Collected data entries:
····················

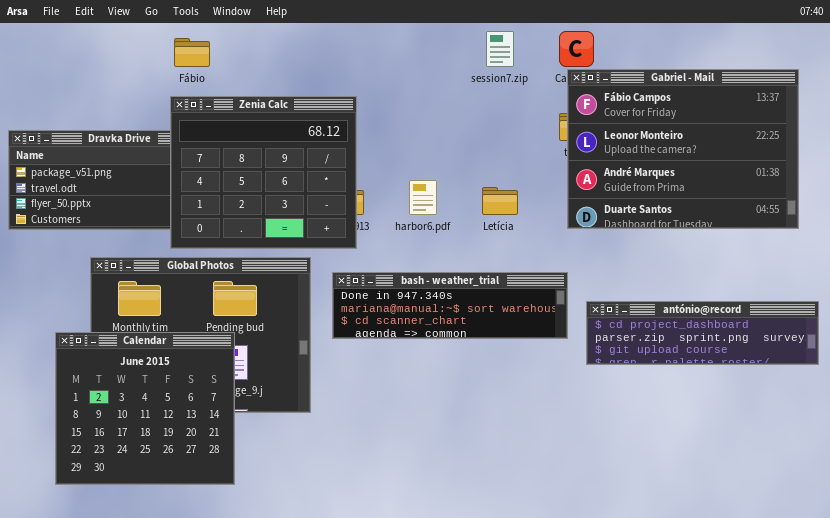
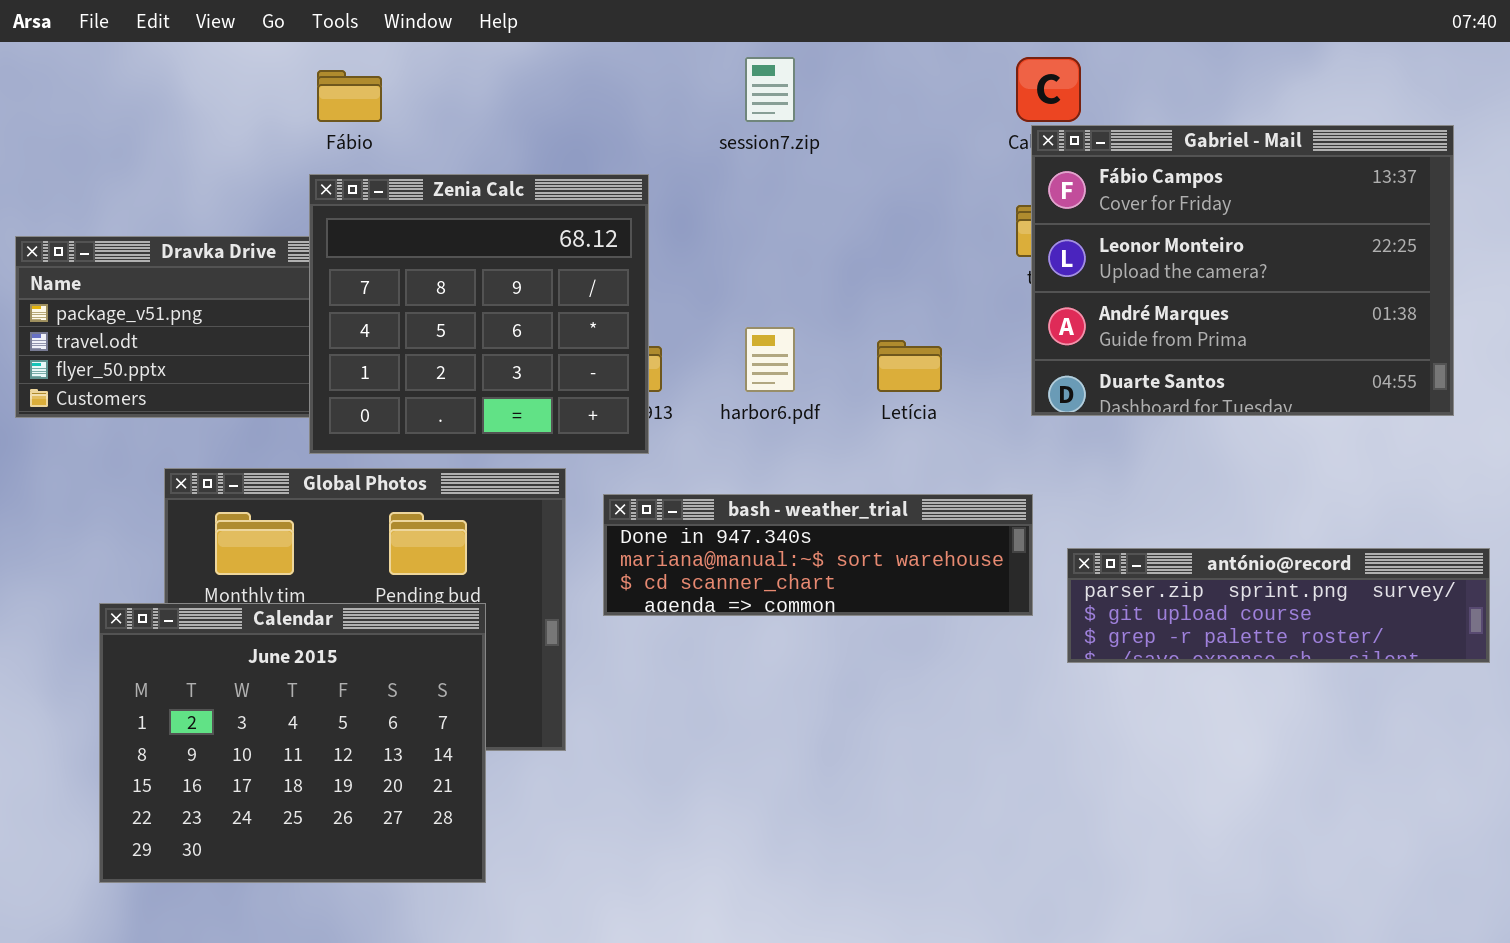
session7.zip: [486,31,514,67] -> [745,57,795,122], moved
antónio@record: [586,301,819,365] -> [1067,548,1490,663], scrolled down 1 row
Calendar: [55,332,235,485] -> [99,603,486,883], resized

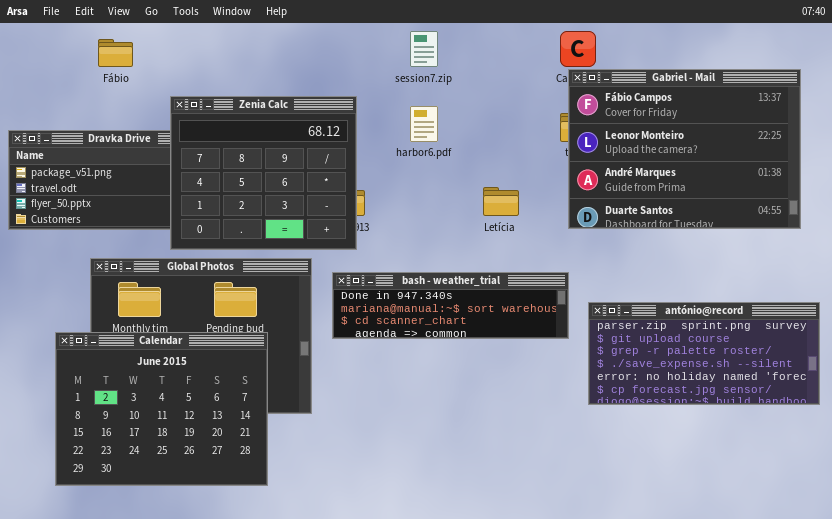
Fábio: [317,70,382,122] -> [98,39,133,67], moved
harbor6.pdf: [745,327,795,392] -> [410,106,438,142], moved
antónio@record: [1067,548,1490,663] -> [588,302,820,405], resized

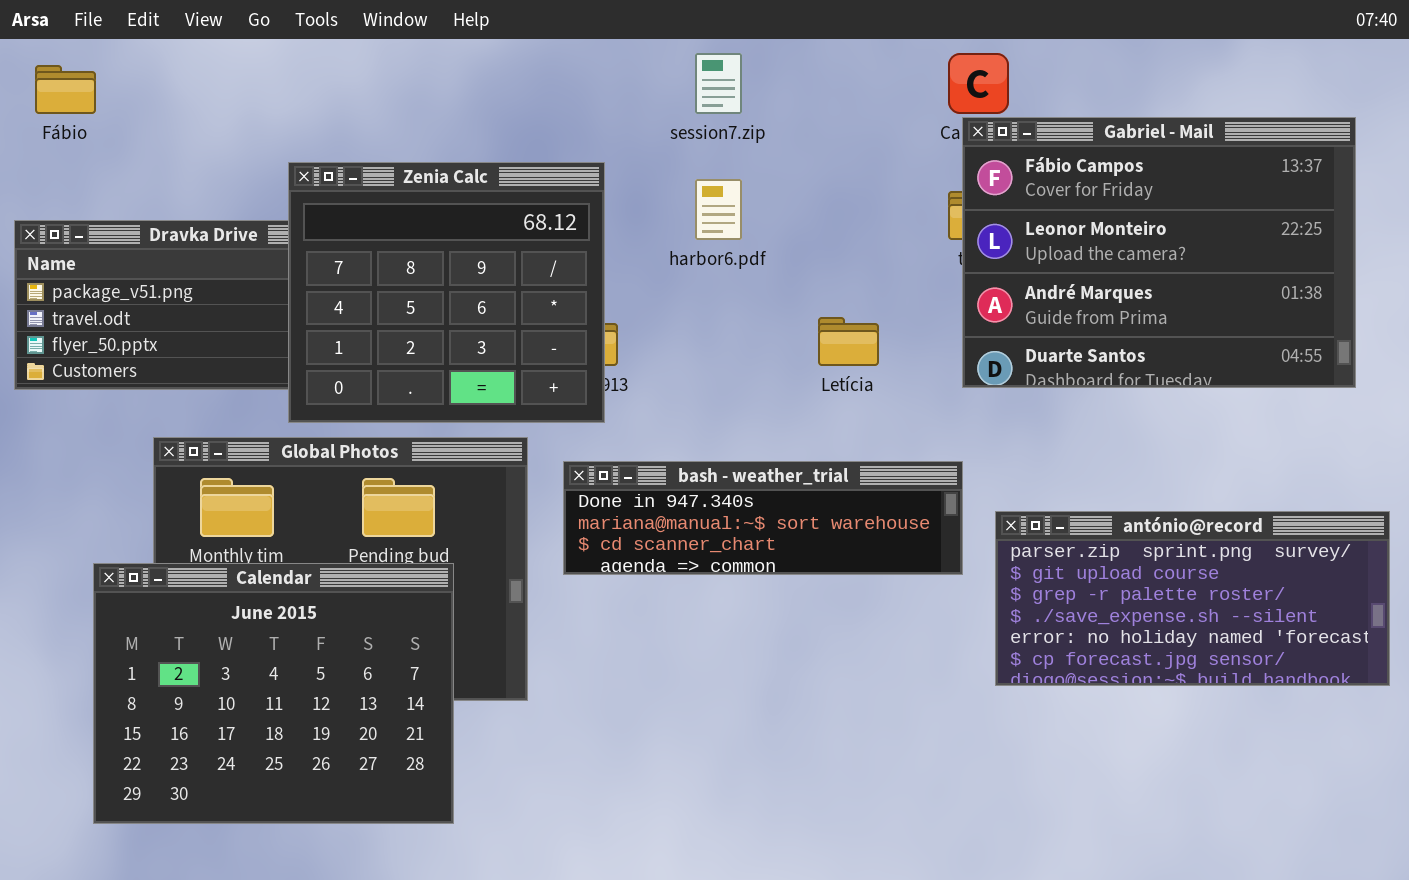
Fábio: [98,39,133,67] -> [35,65,96,114], moved

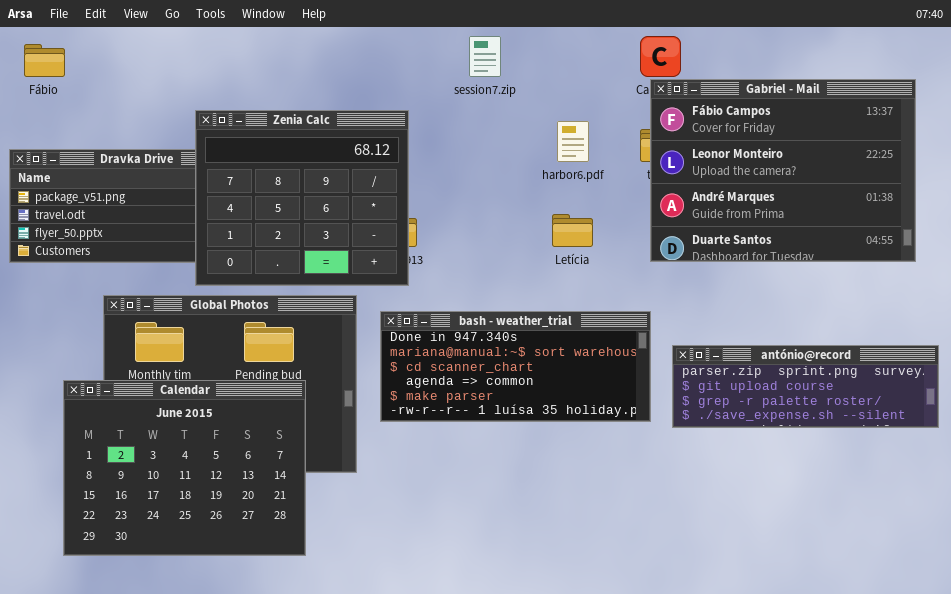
harbor6.pdf: [695,179,742,240] -> [557,121,589,162], moved
bash - weather_trial: [563,461,963,575] -> [380,311,651,422], resized
antónio@record: [995,511,1390,686] -> [672,345,939,428], resized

····················

* **Your goal**:
Restate the entries above word for word, keeping pictures out of the copy.

* **Response to this task**:
session7.zip: [486,31,514,67] -> [745,57,795,122], moved
antónio@record: [586,301,819,365] -> [1067,548,1490,663], scrolled down 1 row
Calendar: [55,332,235,485] -> [99,603,486,883], resized

Fábio: [317,70,382,122] -> [98,39,133,67], moved
harbor6.pdf: [745,327,795,392] -> [410,106,438,142], moved
antónio@record: [1067,548,1490,663] -> [588,302,820,405], resized

Fábio: [98,39,133,67] -> [35,65,96,114], moved

harbor6.pdf: [695,179,742,240] -> [557,121,589,162], moved
bash - weather_trial: [563,461,963,575] -> [380,311,651,422], resized
antónio@record: [995,511,1390,686] -> [672,345,939,428], resized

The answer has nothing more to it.